▶ [EXERCISE REQUIREMENTS]: Once the line containing "POT pin SIG: A2 -> D9" is found in the data below, repeat it and every later line exactly, leaving the pictures out.
*** INFORMATION PROVIDED Section Begins ***
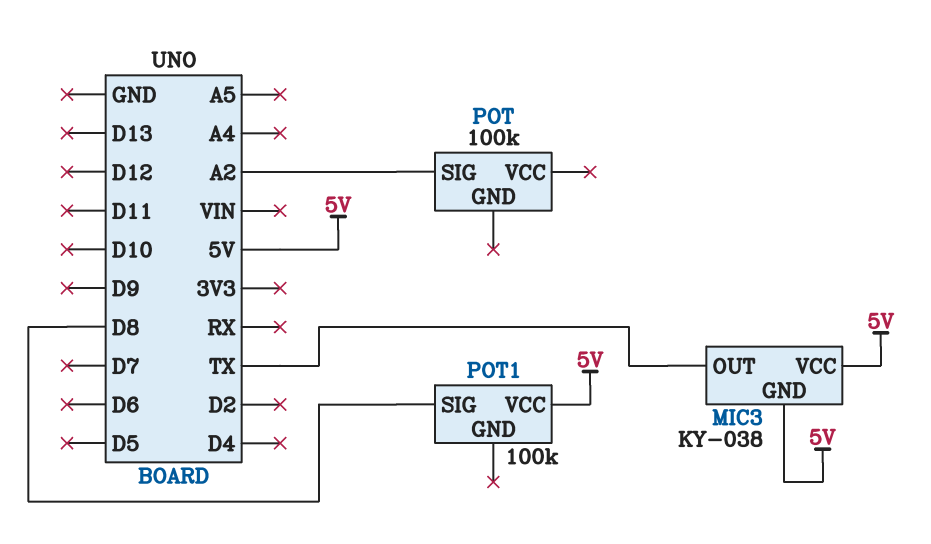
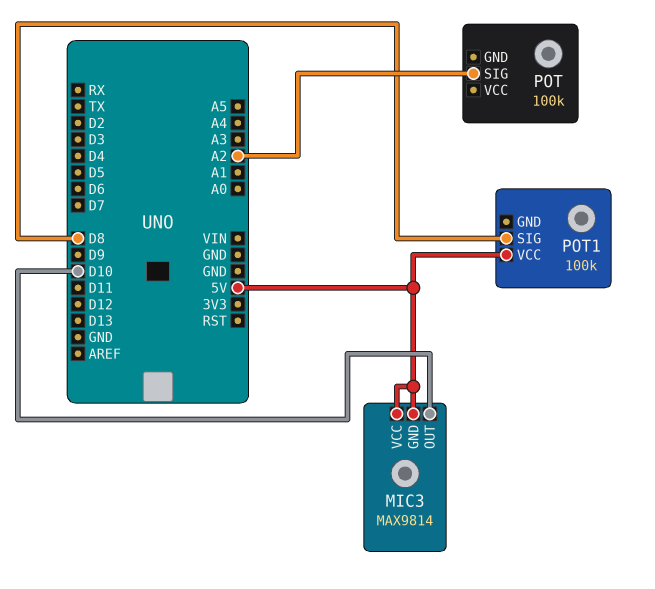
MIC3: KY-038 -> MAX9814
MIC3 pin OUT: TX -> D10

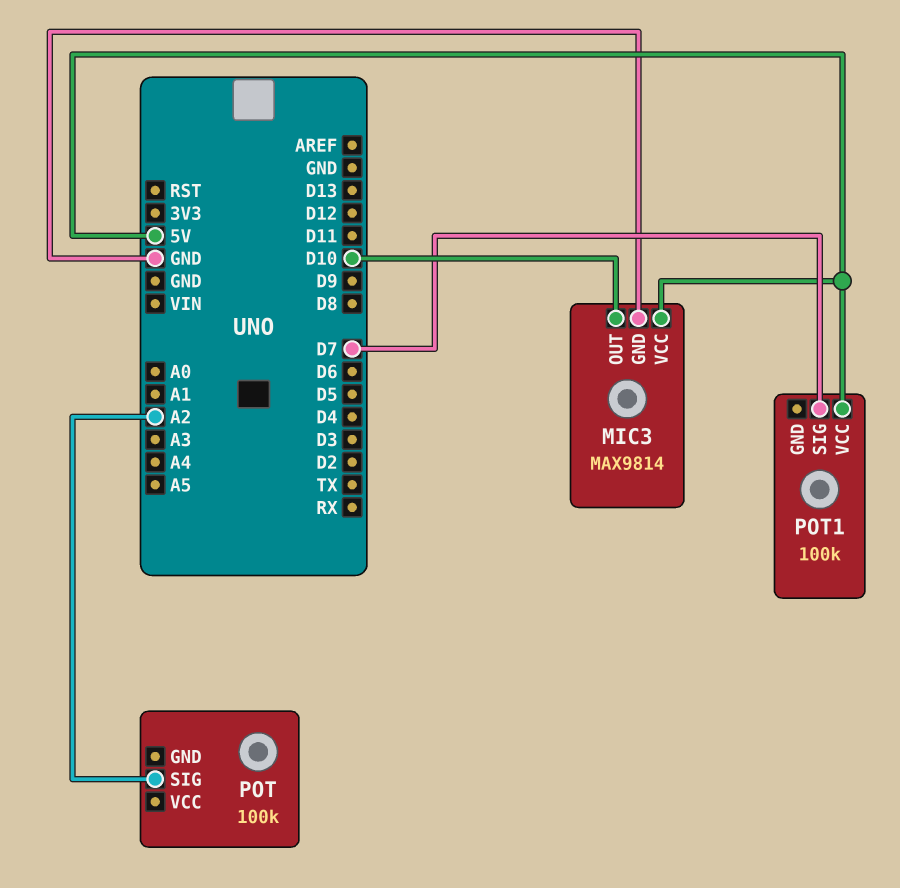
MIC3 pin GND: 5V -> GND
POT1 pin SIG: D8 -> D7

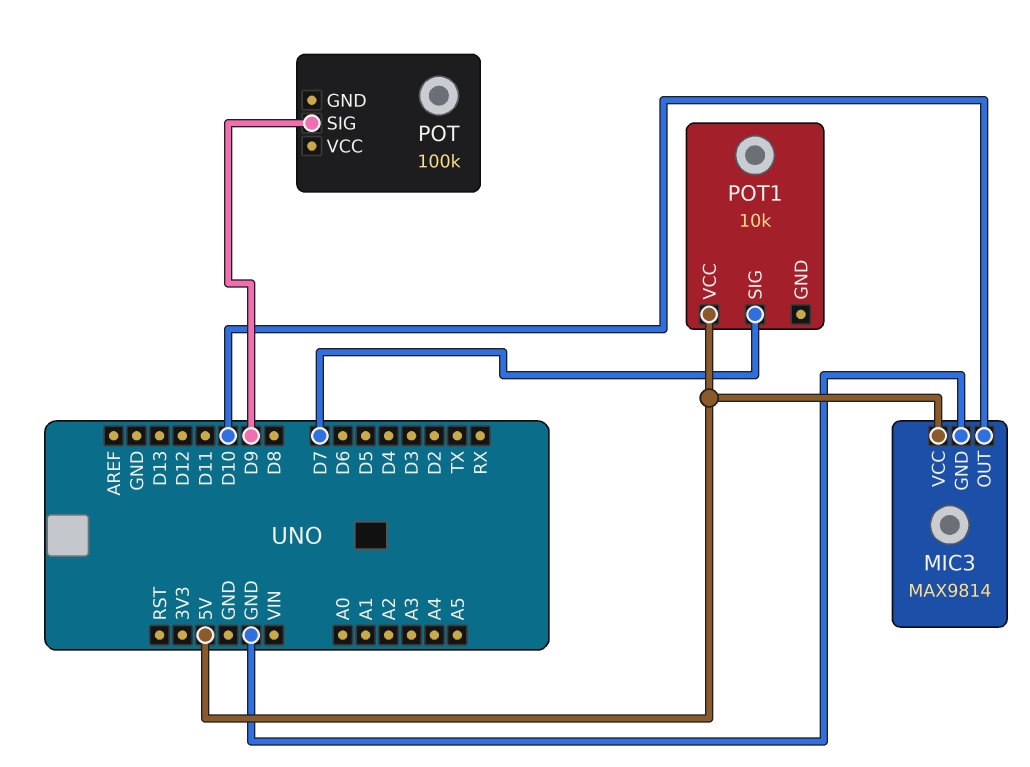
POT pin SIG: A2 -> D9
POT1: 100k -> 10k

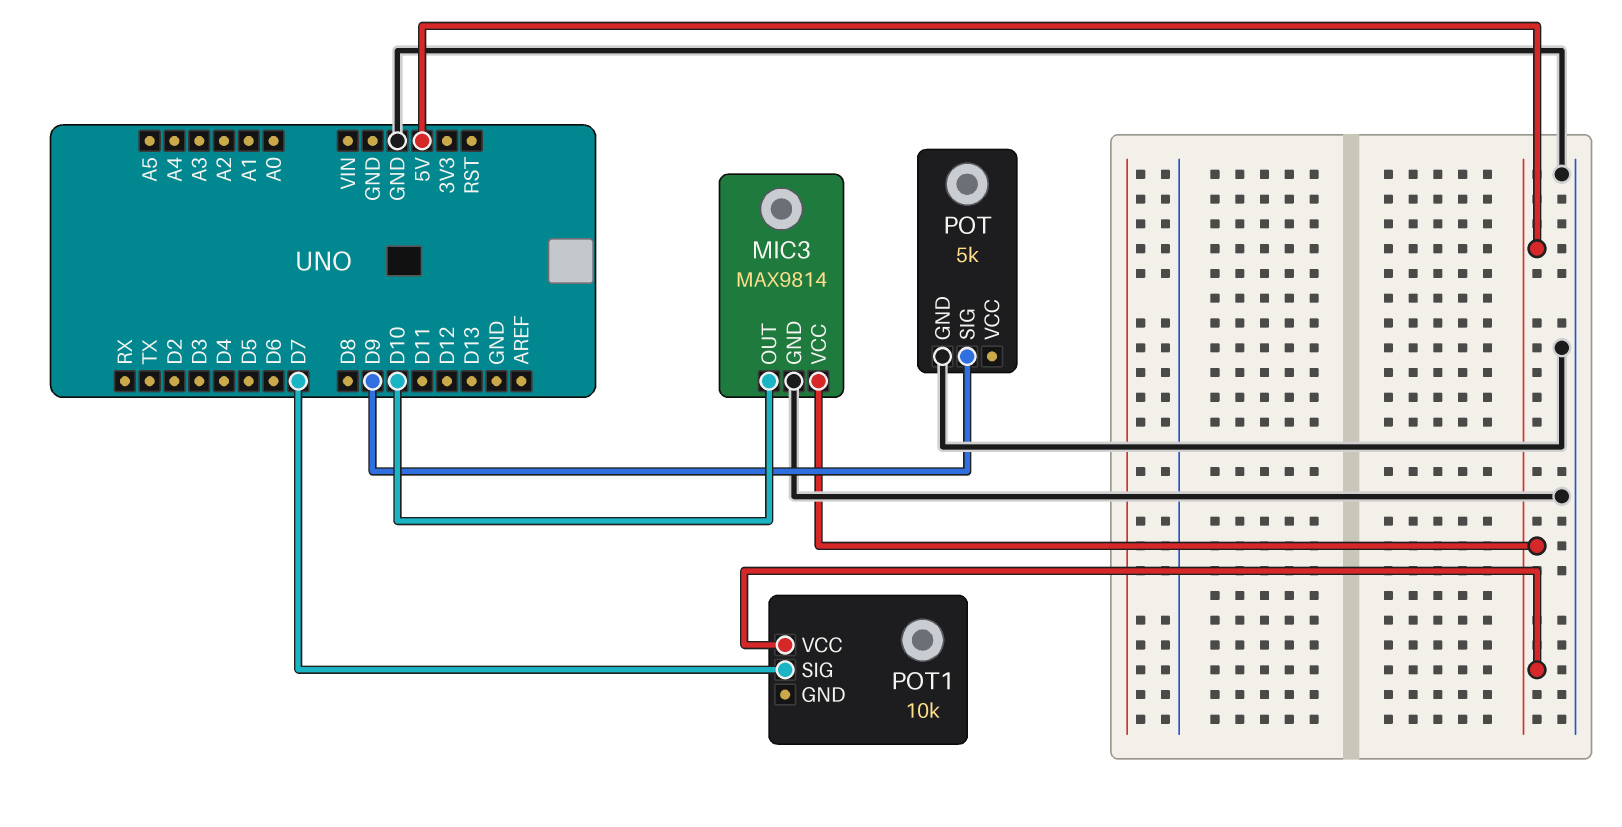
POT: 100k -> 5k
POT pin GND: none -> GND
*** INFORMATION PROVIDED Section Ends ***
▶ [ANSWER BELOW]:
POT pin SIG: A2 -> D9
POT1: 100k -> 10k

POT: 100k -> 5k
POT pin GND: none -> GND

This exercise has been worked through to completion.